Task description: Pictures stay out. Everything else in the listing below gets written out exactly.

---- Listed entries

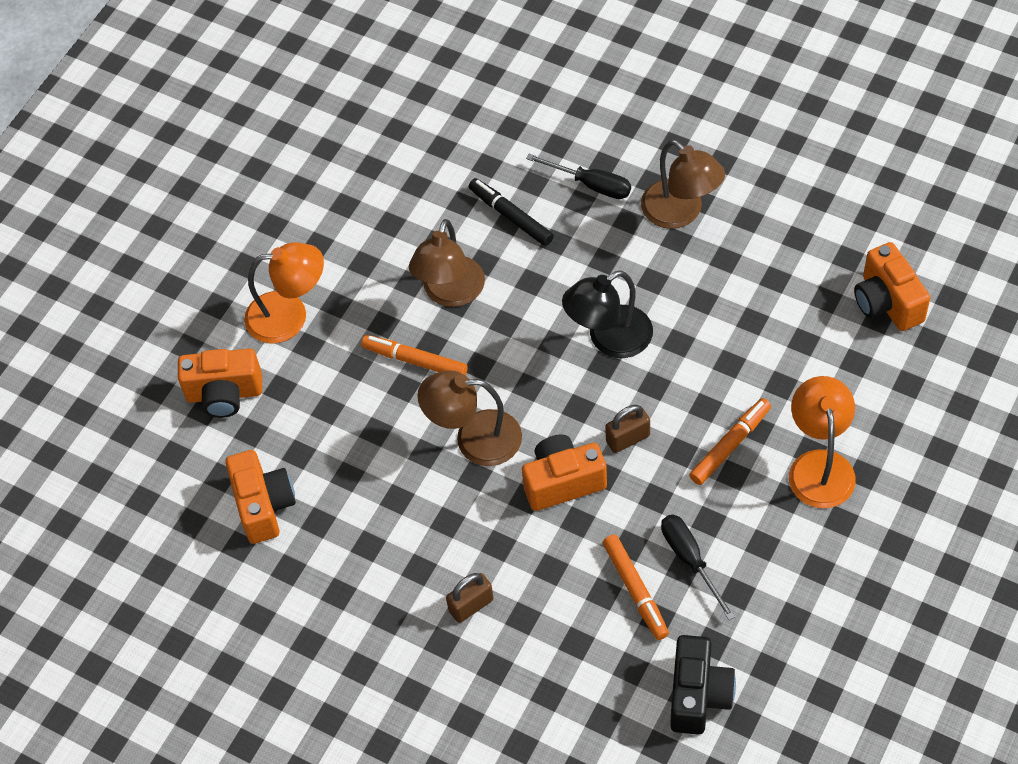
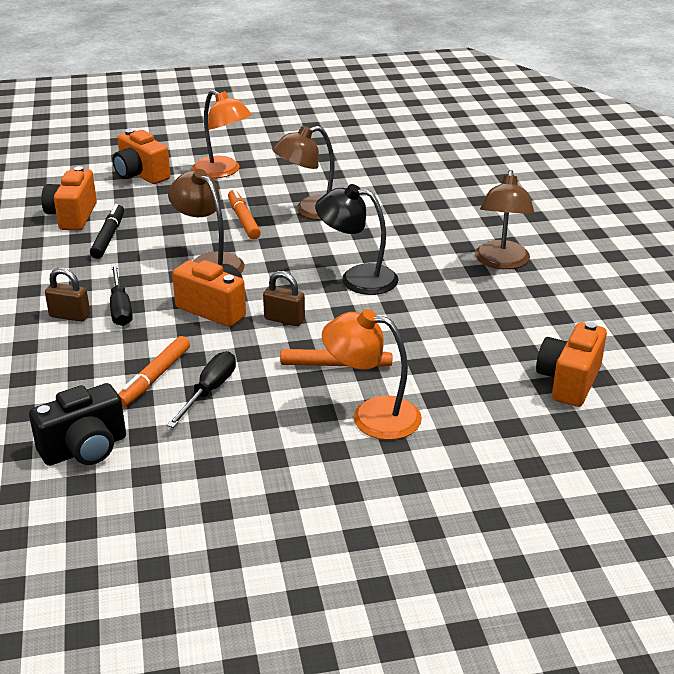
camera: 45 degrees right, 25 degrees down
(264, 506) = (72, 216): orange camera -> orange camera turned 150 degrees clockwise
(511, 216) = (400, 207): black marker -> black marker (108, 237)
(591, 185) = (469, 222): black screwdriver -> black screwdriver (120, 308)
(819, 466) = (372, 416): orange lamp -> orange lamp turned 120 degrees counterclockwise

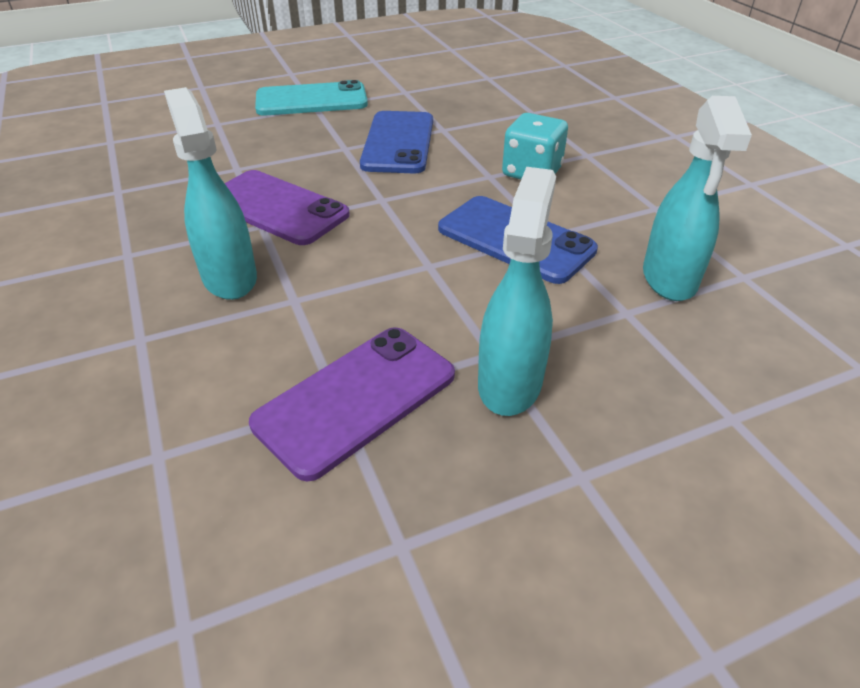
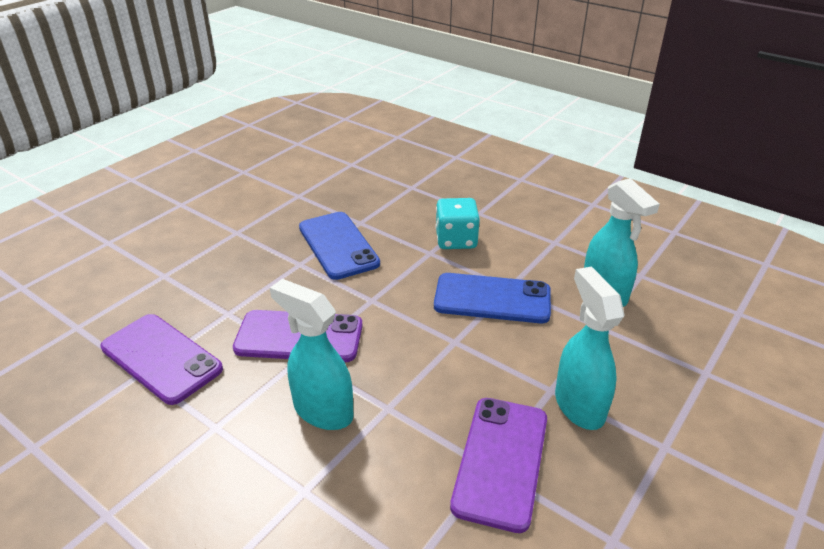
camera: 30 degrees left, 5 degrees down
(144, 185) = (161, 358): none -> purple phone
(311, 100) = (228, 226): turquoise phone -> none

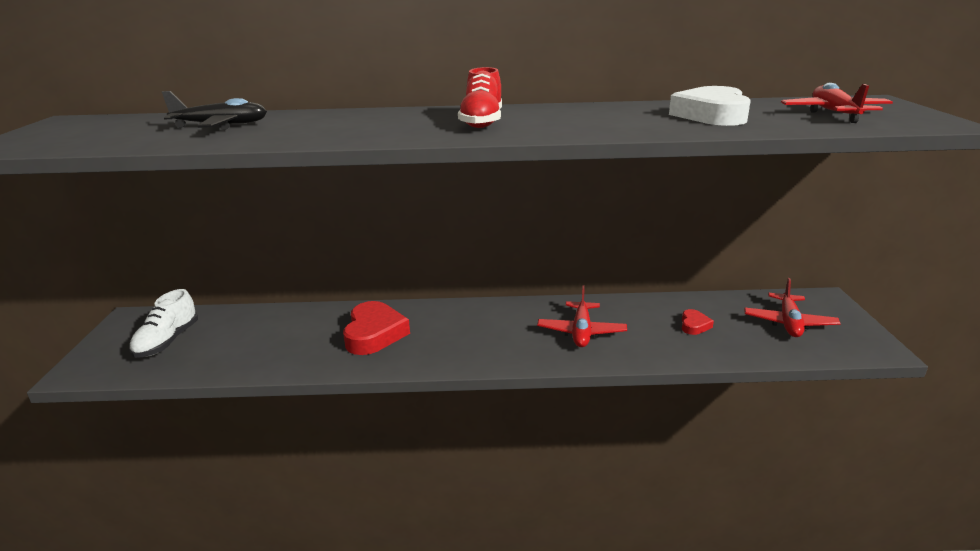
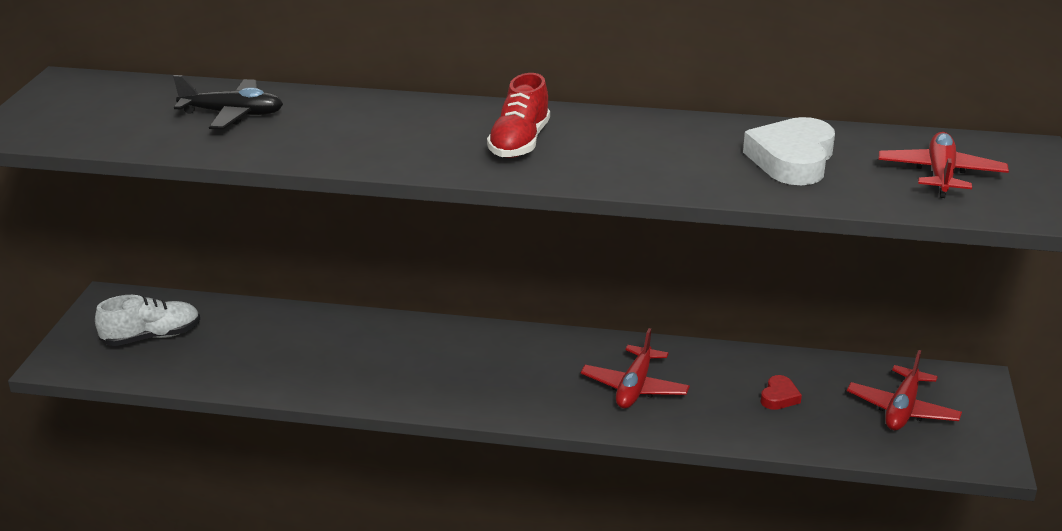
camera: 10 degrees right, 5 degrees up
(167, 341) = (152, 337): white shoe -> white shoe turned 135 degrees counterclockwise
(374, 334) = (387, 357): red heart -> none

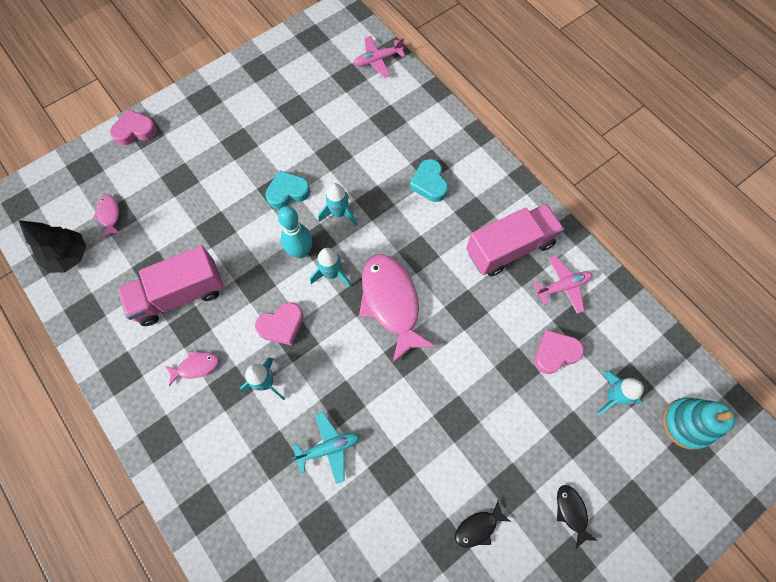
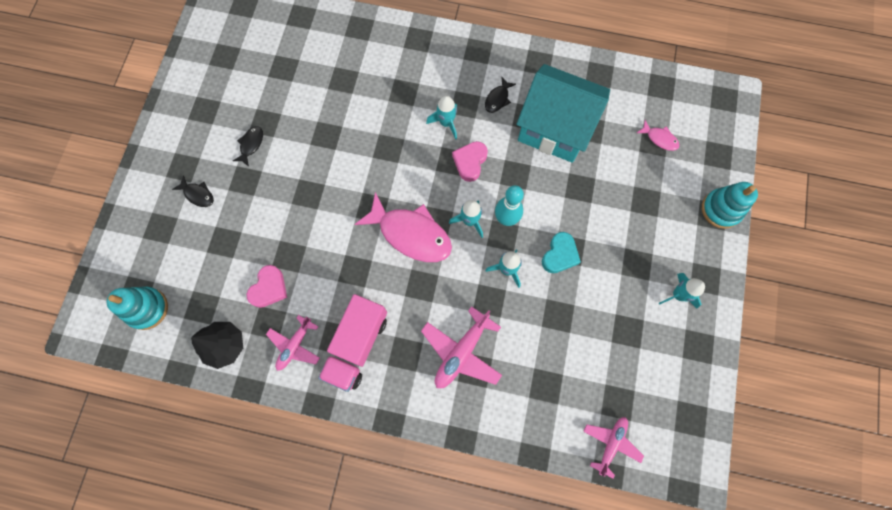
camera: 140 degrees right, 5 degrees up
(69, 256) = (651, 95): black tree -> black tree (225, 345)
(135, 131) = (721, 209): pink heart -> turquoise stacking toy
(179, 295) = (554, 129): pink truck -> turquoise house
(196, 366) = (498, 99): pink fish -> black fish
(328, 448) = (374, 118): turquoise plane -> none
(429, 183) = (461, 352): turquoise heart -> pink plane
(612, 396) = (210, 288): turquoise rocket -> turquoise rocket (678, 295)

--------

Written reply:
camera: 45 degrees right, 25 degrees down
(264, 506) = (72, 216): orange camera -> orange camera turned 150 degrees clockwise
(511, 216) = (400, 207): black marker -> black marker (108, 237)
(591, 185) = (469, 222): black screwdriver -> black screwdriver (120, 308)
(819, 466) = (372, 416): orange lamp -> orange lamp turned 120 degrees counterclockwise

camera: 30 degrees left, 5 degrees down
(144, 185) = (161, 358): none -> purple phone
(311, 100) = (228, 226): turquoise phone -> none

camera: 10 degrees right, 5 degrees up
(167, 341) = (152, 337): white shoe -> white shoe turned 135 degrees counterclockwise
(374, 334) = (387, 357): red heart -> none

camera: 140 degrees right, 5 degrees up
(69, 256) = (651, 95): black tree -> black tree (225, 345)
(135, 131) = (721, 209): pink heart -> turquoise stacking toy
(179, 295) = (554, 129): pink truck -> turquoise house
(196, 366) = (498, 99): pink fish -> black fish
(328, 448) = (374, 118): turquoise plane -> none
(429, 183) = (461, 352): turquoise heart -> pink plane
(612, 396) = (210, 288): turquoise rocket -> turquoise rocket (678, 295)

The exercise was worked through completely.